Provided data ::
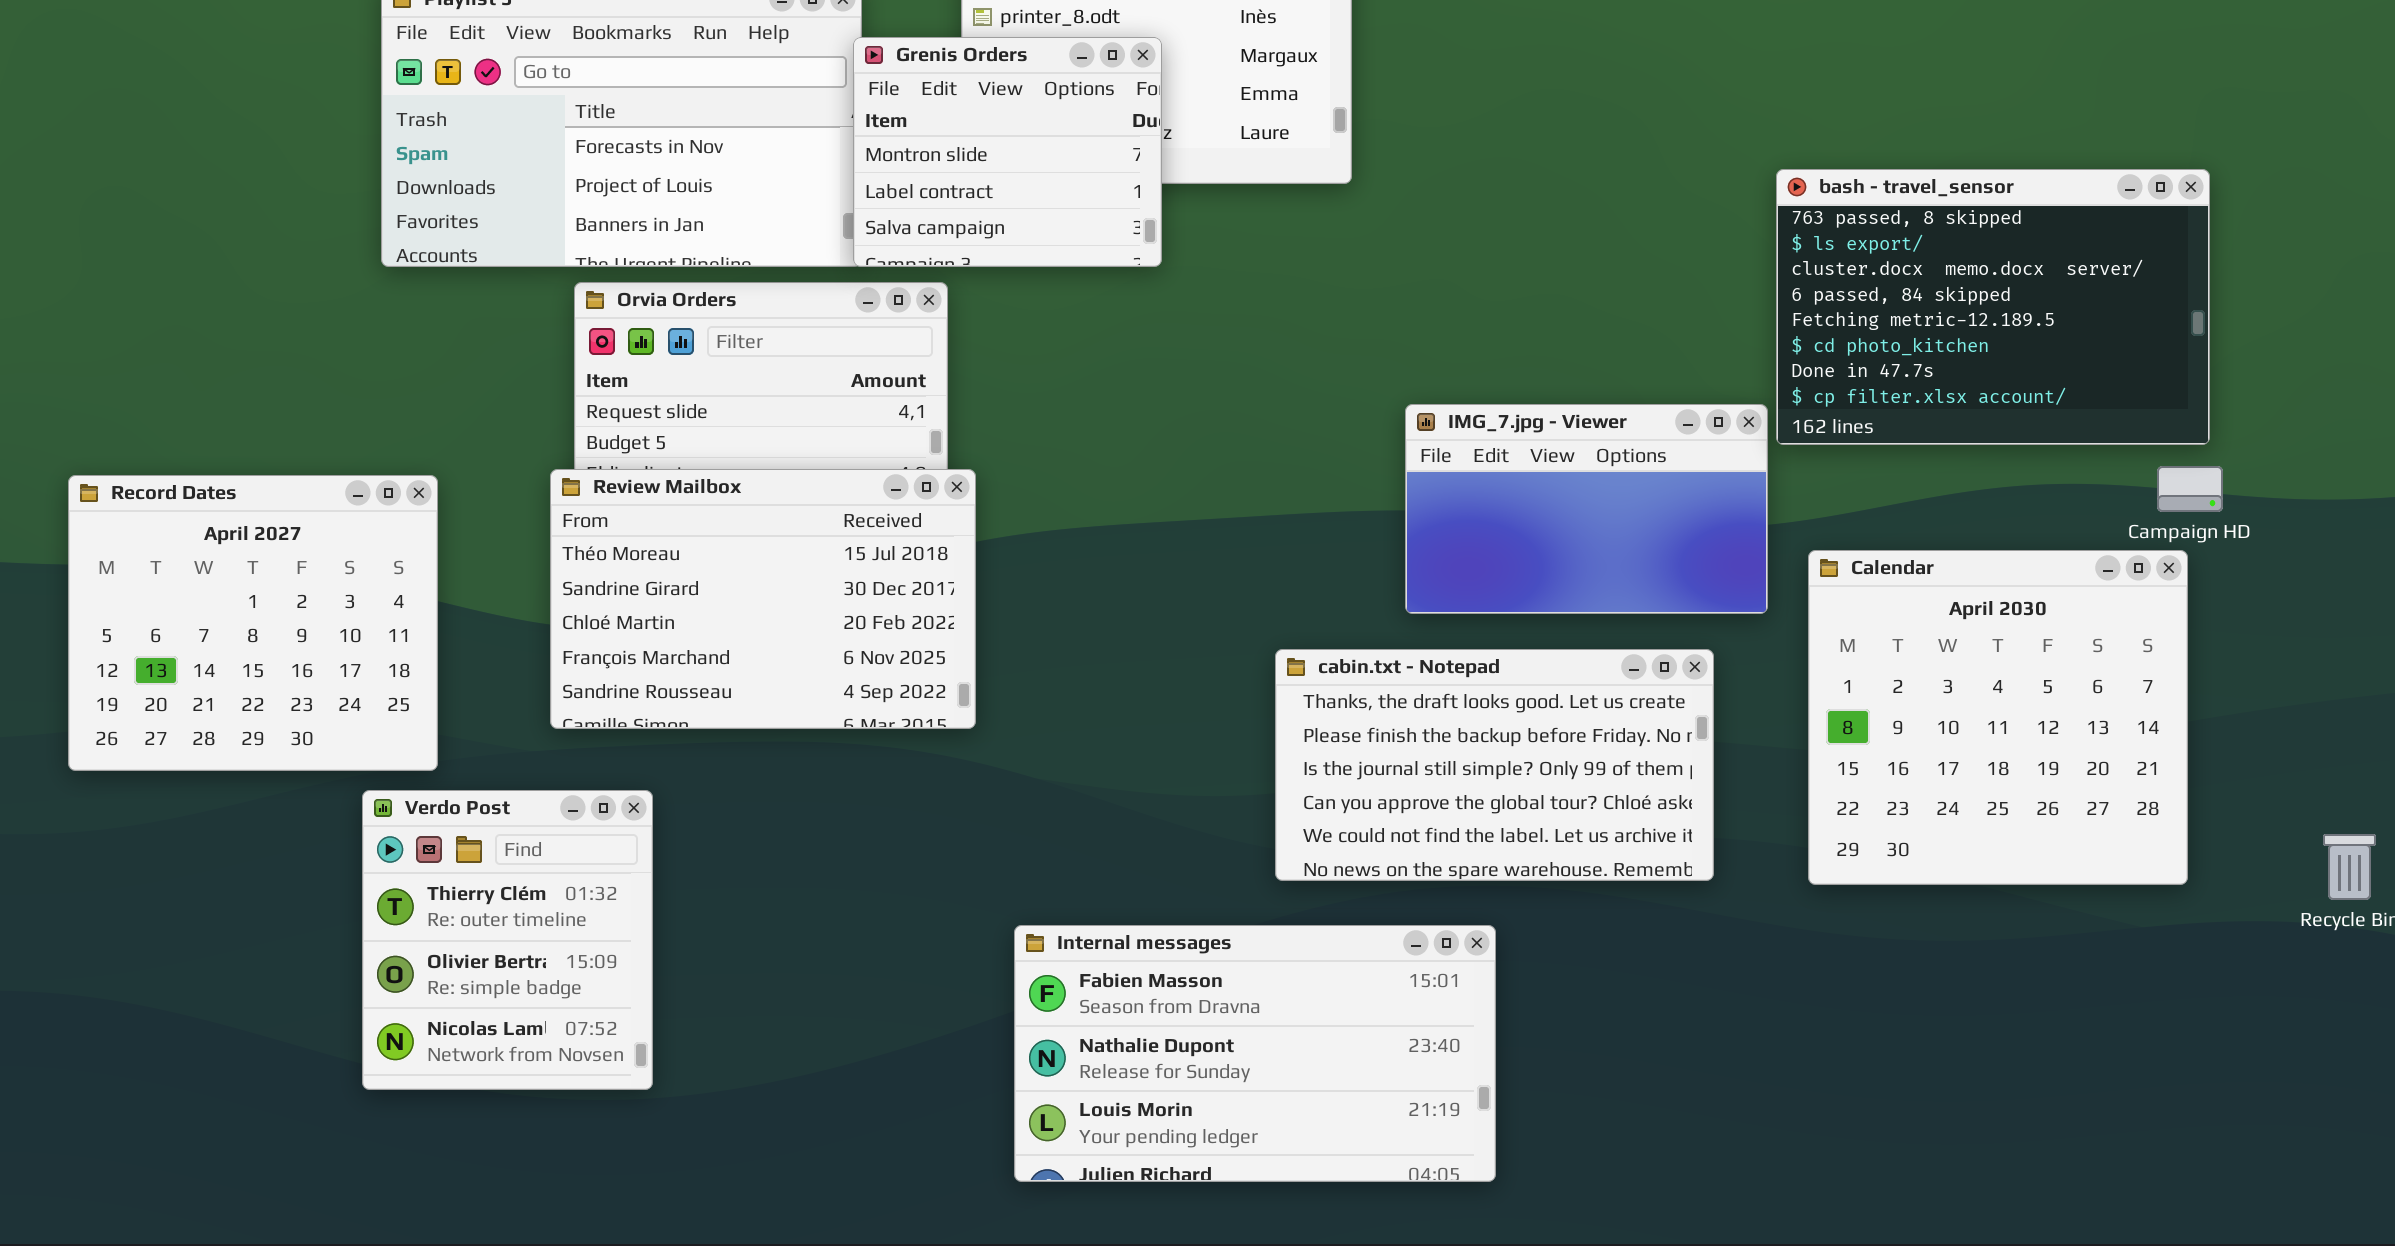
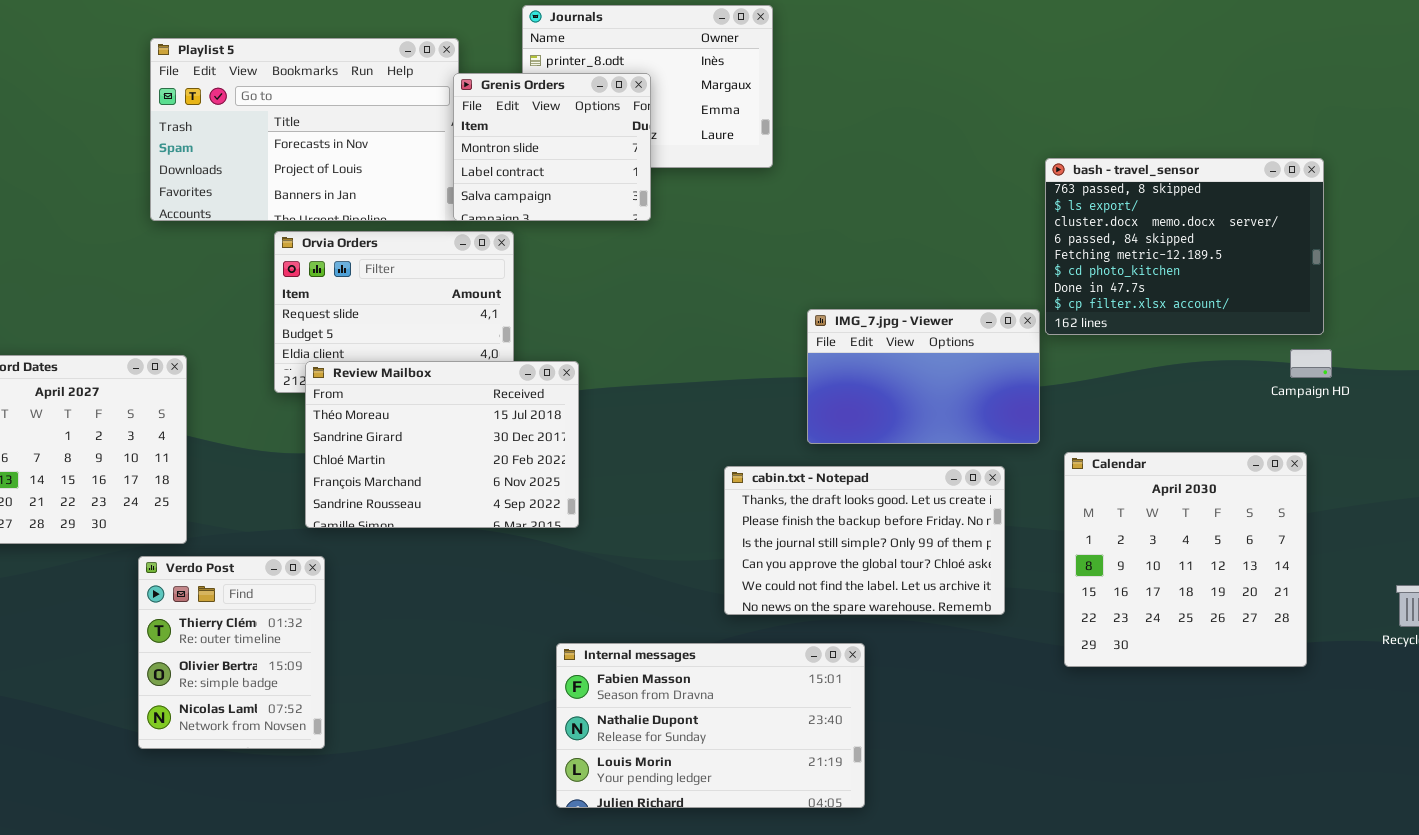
Review Mailbox: [550,469,976,729] -> [305,361,579,528], moved
Calendar: [1808,550,2188,885] -> [1064,452,1307,667], moved

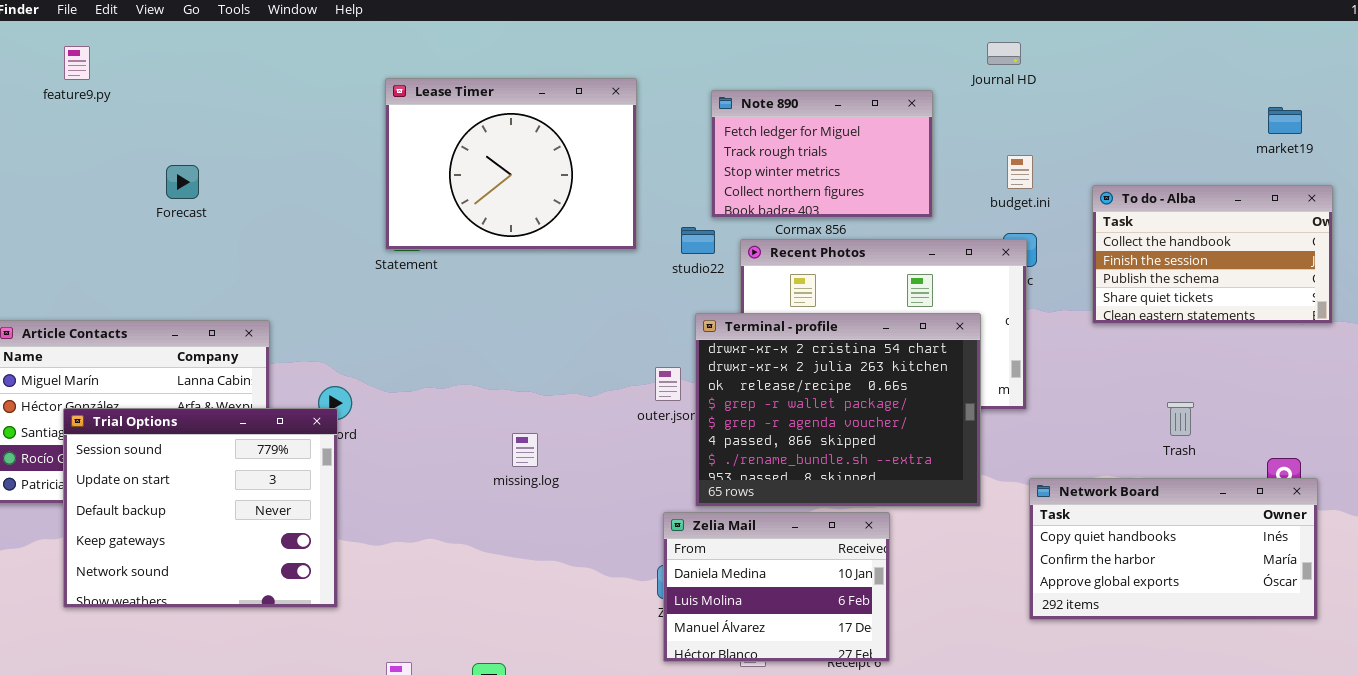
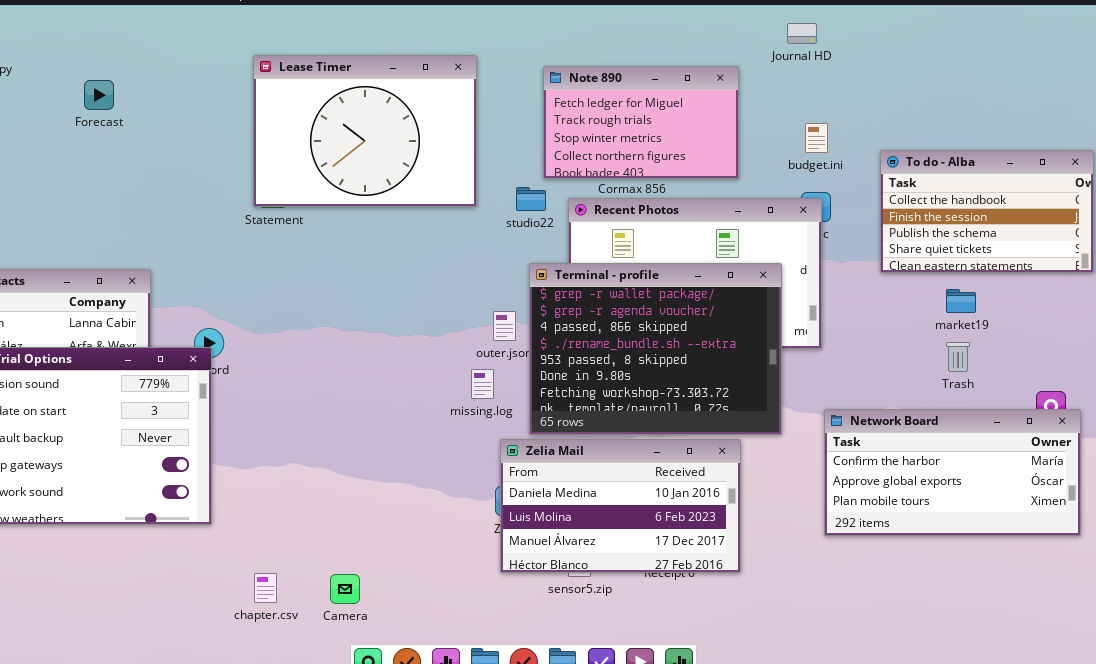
market19: [1268,107,1302,134] -> [946,289,976,313], moved
Forecast: [166,165,199,199] -> [84,80,114,110], moved
Terminal - profile: [695,313,981,507] -> [529,263,782,435], scrolled down 3 rows
missing.log: [512,433,538,467] -> [471,369,494,399], moved
Network Board: [1029,478,1318,620] -> [824,409,1081,536], scrolled down 1 row
Zelia Mail: [663,512,890,662] -> [500,439,741,573], resized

What needs to be done :: If a picture appears among the records, leave it out, and otherwise reproduce exactly every line from the first line through the one with "Forecast: [166,165,199,199] ->", both included.

Problem solution ::
Review Mailbox: [550,469,976,729] -> [305,361,579,528], moved
Calendar: [1808,550,2188,885] -> [1064,452,1307,667], moved

market19: [1268,107,1302,134] -> [946,289,976,313], moved
Forecast: [166,165,199,199] -> [84,80,114,110], moved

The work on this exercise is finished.